BEGIN

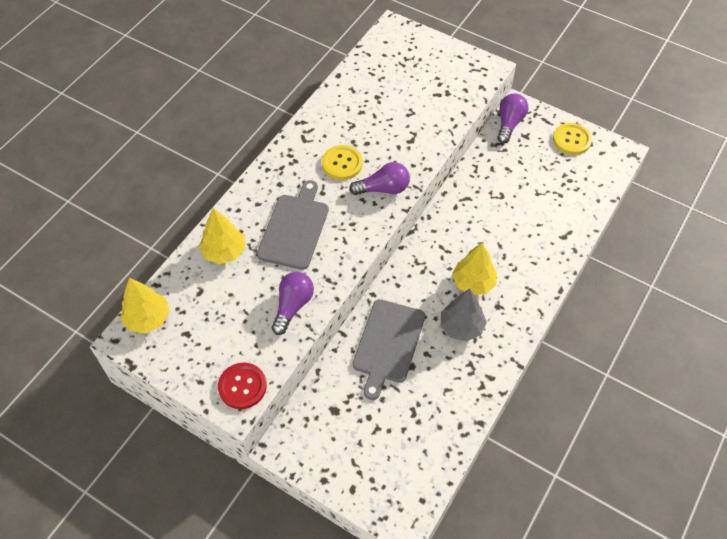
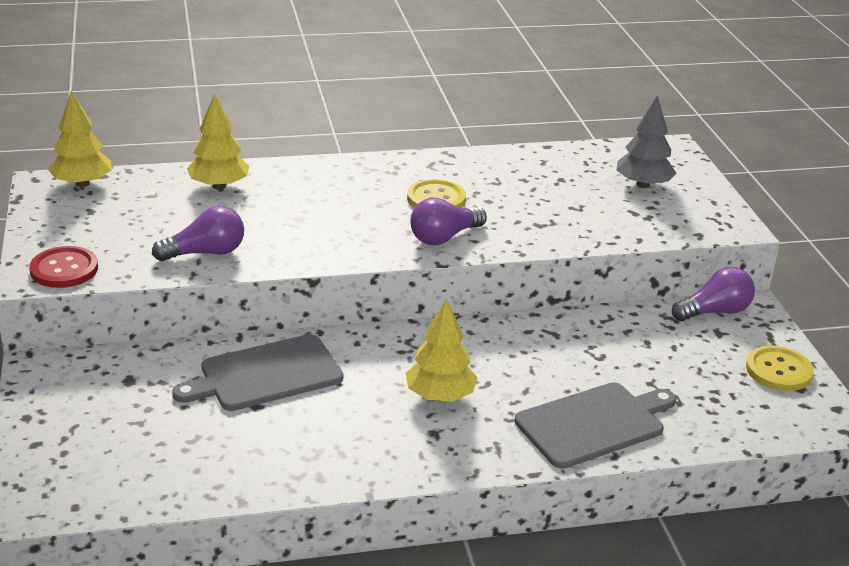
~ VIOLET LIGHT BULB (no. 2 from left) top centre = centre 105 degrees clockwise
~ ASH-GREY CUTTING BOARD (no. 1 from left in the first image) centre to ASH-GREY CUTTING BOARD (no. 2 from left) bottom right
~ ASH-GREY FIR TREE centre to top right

END
BEGIN

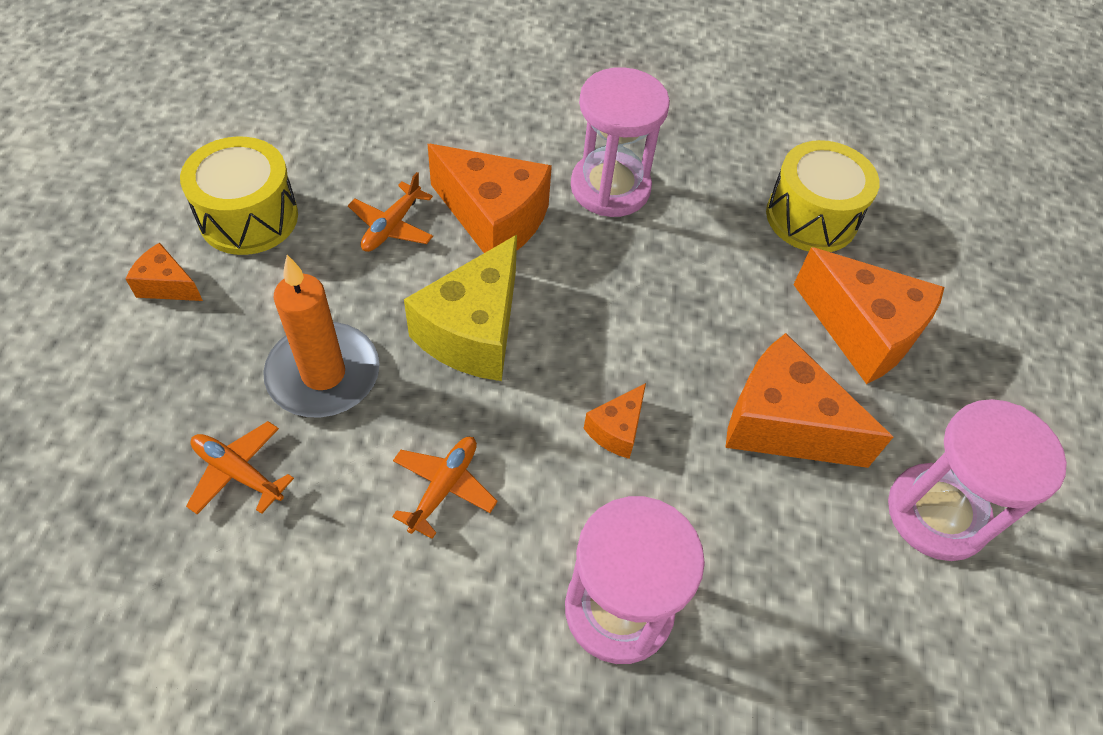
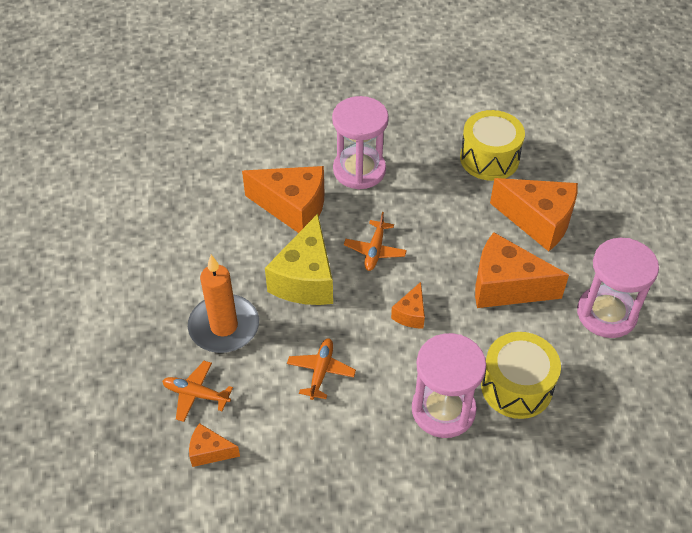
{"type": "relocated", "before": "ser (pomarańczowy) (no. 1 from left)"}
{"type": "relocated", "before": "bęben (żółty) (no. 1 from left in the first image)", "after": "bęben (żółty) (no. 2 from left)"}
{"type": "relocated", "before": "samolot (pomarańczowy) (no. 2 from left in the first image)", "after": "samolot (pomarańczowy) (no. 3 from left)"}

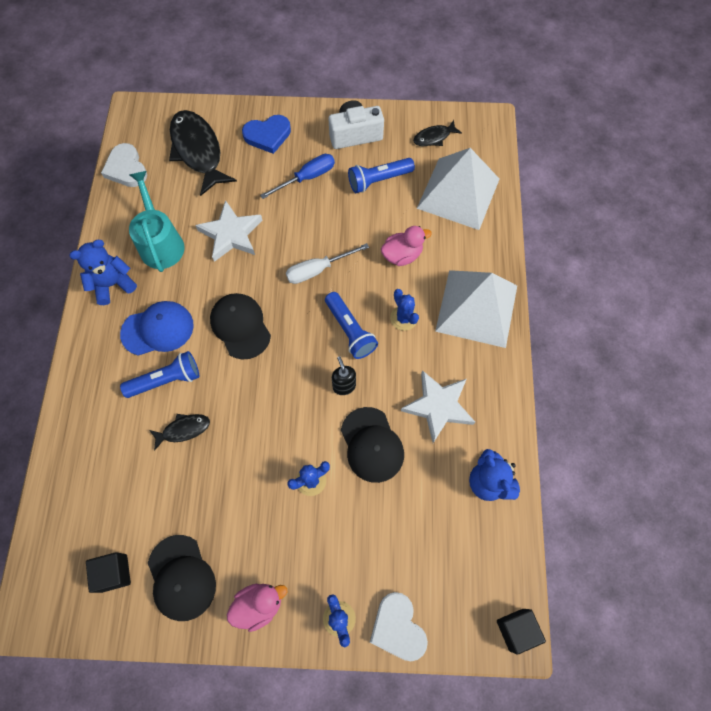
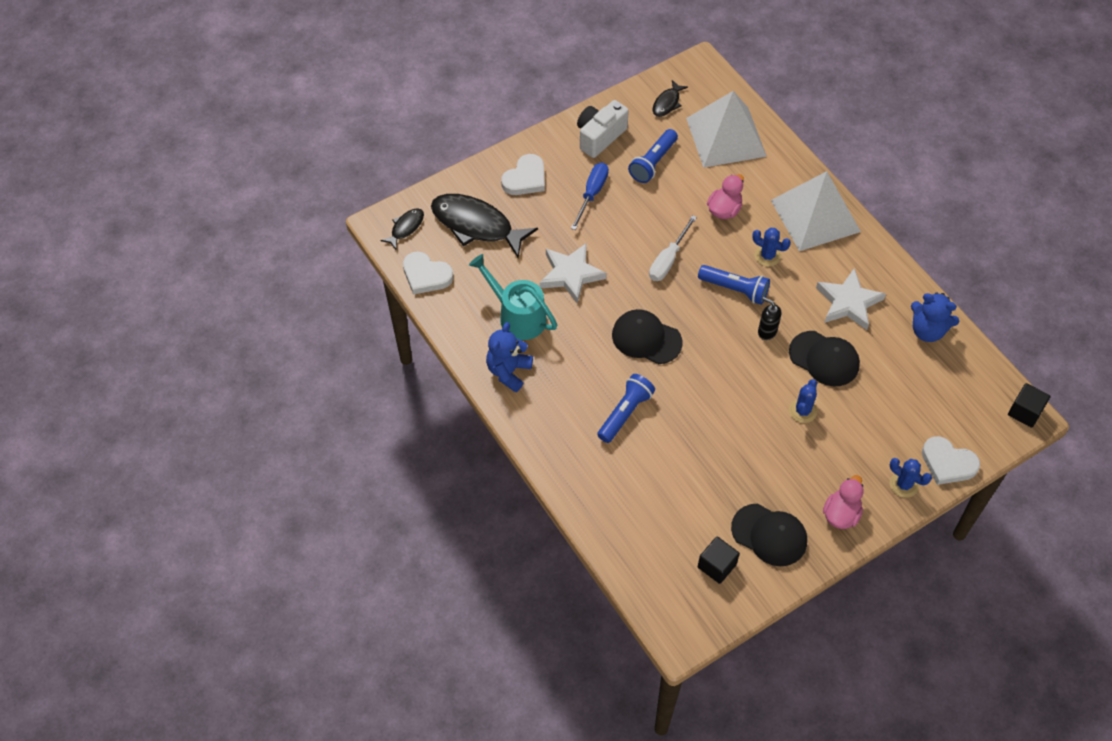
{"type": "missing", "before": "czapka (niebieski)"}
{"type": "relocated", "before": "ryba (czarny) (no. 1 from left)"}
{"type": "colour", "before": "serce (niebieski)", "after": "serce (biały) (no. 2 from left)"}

END

Description of the task:
Your task is to transcribe, with no changes, only the lines of the listing above that lie between the line holding "(pomarańczowy) (no. 1" and the line holding "(żółty) (no. 1", inclusive.

Task output:
{"type": "relocated", "before": "ser (pomarańczowy) (no. 1 from left)"}
{"type": "relocated", "before": "bęben (żółty) (no. 1 from left in the first image)", "after": "bęben (żółty) (no. 2 from left)"}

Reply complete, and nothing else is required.